* [What the task requires] From the records below, copy out exactly the lines from the one containing "J3 pin 1: +9V -> N13" to the one containing "D1: none -> zener 5.1V (A BUF, K VEXT)", both included. Add nothing else.
Segment Open
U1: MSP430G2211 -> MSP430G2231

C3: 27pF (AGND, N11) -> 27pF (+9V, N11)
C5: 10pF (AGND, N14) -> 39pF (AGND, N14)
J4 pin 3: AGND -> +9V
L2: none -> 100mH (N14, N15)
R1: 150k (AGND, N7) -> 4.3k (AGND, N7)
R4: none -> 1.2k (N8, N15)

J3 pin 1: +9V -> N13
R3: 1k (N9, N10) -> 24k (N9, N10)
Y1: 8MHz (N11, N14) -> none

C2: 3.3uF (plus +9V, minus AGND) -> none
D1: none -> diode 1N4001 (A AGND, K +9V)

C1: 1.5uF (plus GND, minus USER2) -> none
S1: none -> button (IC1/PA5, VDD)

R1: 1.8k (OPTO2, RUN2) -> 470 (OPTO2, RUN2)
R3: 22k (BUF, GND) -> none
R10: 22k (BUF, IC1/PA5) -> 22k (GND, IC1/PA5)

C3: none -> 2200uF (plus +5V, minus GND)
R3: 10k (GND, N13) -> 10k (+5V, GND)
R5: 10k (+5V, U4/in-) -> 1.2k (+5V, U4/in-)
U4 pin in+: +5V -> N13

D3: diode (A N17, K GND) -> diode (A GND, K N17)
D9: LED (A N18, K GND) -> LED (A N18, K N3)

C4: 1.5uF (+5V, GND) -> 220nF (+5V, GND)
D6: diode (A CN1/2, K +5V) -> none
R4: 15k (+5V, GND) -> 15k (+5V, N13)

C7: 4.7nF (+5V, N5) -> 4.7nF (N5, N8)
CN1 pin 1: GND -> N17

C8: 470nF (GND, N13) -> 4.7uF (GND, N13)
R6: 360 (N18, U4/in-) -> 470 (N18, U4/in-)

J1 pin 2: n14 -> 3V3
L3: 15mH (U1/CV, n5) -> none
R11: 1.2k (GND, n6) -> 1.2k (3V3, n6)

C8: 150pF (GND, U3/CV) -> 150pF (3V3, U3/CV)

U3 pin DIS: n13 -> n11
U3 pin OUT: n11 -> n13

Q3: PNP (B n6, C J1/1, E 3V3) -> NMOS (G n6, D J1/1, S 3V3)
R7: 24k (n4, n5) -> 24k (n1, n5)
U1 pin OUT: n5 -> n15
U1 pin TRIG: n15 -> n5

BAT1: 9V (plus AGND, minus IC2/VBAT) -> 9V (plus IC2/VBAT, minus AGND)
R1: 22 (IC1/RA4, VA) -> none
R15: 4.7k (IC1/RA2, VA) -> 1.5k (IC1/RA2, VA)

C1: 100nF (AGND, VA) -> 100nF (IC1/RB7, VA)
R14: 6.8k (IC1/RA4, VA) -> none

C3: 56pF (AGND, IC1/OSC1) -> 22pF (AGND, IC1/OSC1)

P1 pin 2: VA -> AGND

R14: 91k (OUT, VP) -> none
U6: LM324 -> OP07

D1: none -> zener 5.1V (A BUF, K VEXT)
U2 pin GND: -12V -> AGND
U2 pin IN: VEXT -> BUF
Segment Closed
* [Answer space]
J3 pin 1: +9V -> N13
R3: 1k (N9, N10) -> 24k (N9, N10)
Y1: 8MHz (N11, N14) -> none

C2: 3.3uF (plus +9V, minus AGND) -> none
D1: none -> diode 1N4001 (A AGND, K +9V)

C1: 1.5uF (plus GND, minus USER2) -> none
S1: none -> button (IC1/PA5, VDD)

R1: 1.8k (OPTO2, RUN2) -> 470 (OPTO2, RUN2)
R3: 22k (BUF, GND) -> none
R10: 22k (BUF, IC1/PA5) -> 22k (GND, IC1/PA5)

C3: none -> 2200uF (plus +5V, minus GND)
R3: 10k (GND, N13) -> 10k (+5V, GND)
R5: 10k (+5V, U4/in-) -> 1.2k (+5V, U4/in-)
U4 pin in+: +5V -> N13

D3: diode (A N17, K GND) -> diode (A GND, K N17)
D9: LED (A N18, K GND) -> LED (A N18, K N3)

C4: 1.5uF (+5V, GND) -> 220nF (+5V, GND)
D6: diode (A CN1/2, K +5V) -> none
R4: 15k (+5V, GND) -> 15k (+5V, N13)

C7: 4.7nF (+5V, N5) -> 4.7nF (N5, N8)
CN1 pin 1: GND -> N17

C8: 470nF (GND, N13) -> 4.7uF (GND, N13)
R6: 360 (N18, U4/in-) -> 470 (N18, U4/in-)

J1 pin 2: n14 -> 3V3
L3: 15mH (U1/CV, n5) -> none
R11: 1.2k (GND, n6) -> 1.2k (3V3, n6)

C8: 150pF (GND, U3/CV) -> 150pF (3V3, U3/CV)

U3 pin DIS: n13 -> n11
U3 pin OUT: n11 -> n13

Q3: PNP (B n6, C J1/1, E 3V3) -> NMOS (G n6, D J1/1, S 3V3)
R7: 24k (n4, n5) -> 24k (n1, n5)
U1 pin OUT: n5 -> n15
U1 pin TRIG: n15 -> n5

BAT1: 9V (plus AGND, minus IC2/VBAT) -> 9V (plus IC2/VBAT, minus AGND)
R1: 22 (IC1/RA4, VA) -> none
R15: 4.7k (IC1/RA2, VA) -> 1.5k (IC1/RA2, VA)

C1: 100nF (AGND, VA) -> 100nF (IC1/RB7, VA)
R14: 6.8k (IC1/RA4, VA) -> none

C3: 56pF (AGND, IC1/OSC1) -> 22pF (AGND, IC1/OSC1)

P1 pin 2: VA -> AGND

R14: 91k (OUT, VP) -> none
U6: LM324 -> OP07

D1: none -> zener 5.1V (A BUF, K VEXT)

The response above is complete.